Exercise details: Pictures aside, repeat every entry exactly.

[Scene images with change listings]
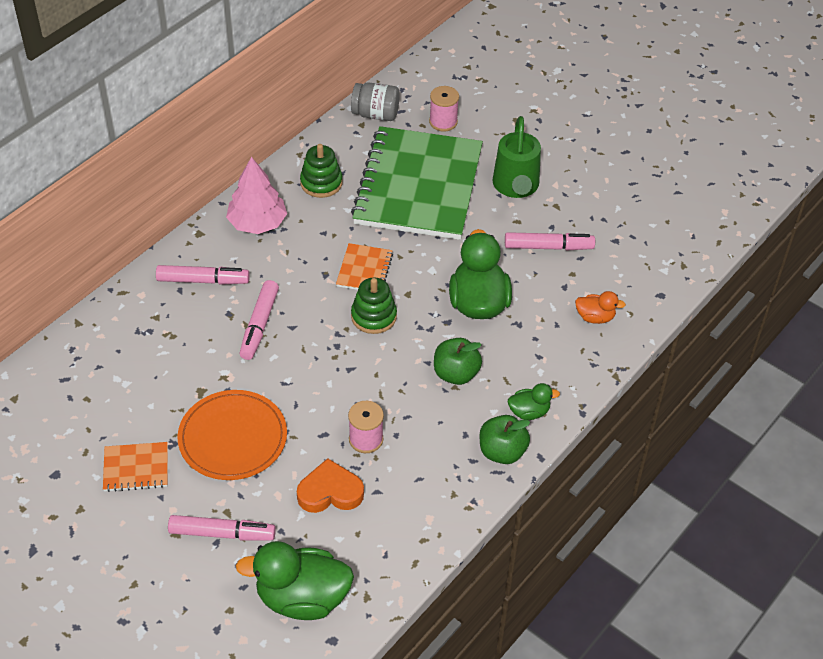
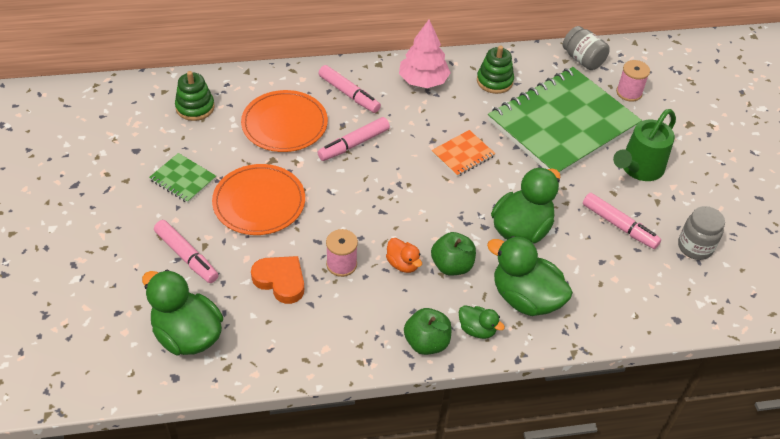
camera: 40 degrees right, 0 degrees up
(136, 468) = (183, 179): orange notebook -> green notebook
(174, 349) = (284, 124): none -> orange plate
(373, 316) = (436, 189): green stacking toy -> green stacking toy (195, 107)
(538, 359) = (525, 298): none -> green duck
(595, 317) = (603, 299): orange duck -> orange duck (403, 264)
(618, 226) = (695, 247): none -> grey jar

Answer to this problem:
camera: 40 degrees right, 0 degrees up
(136, 468) = (183, 179): orange notebook -> green notebook
(174, 349) = (284, 124): none -> orange plate
(373, 316) = (436, 189): green stacking toy -> green stacking toy (195, 107)
(538, 359) = (525, 298): none -> green duck
(595, 317) = (603, 299): orange duck -> orange duck (403, 264)
(618, 226) = (695, 247): none -> grey jar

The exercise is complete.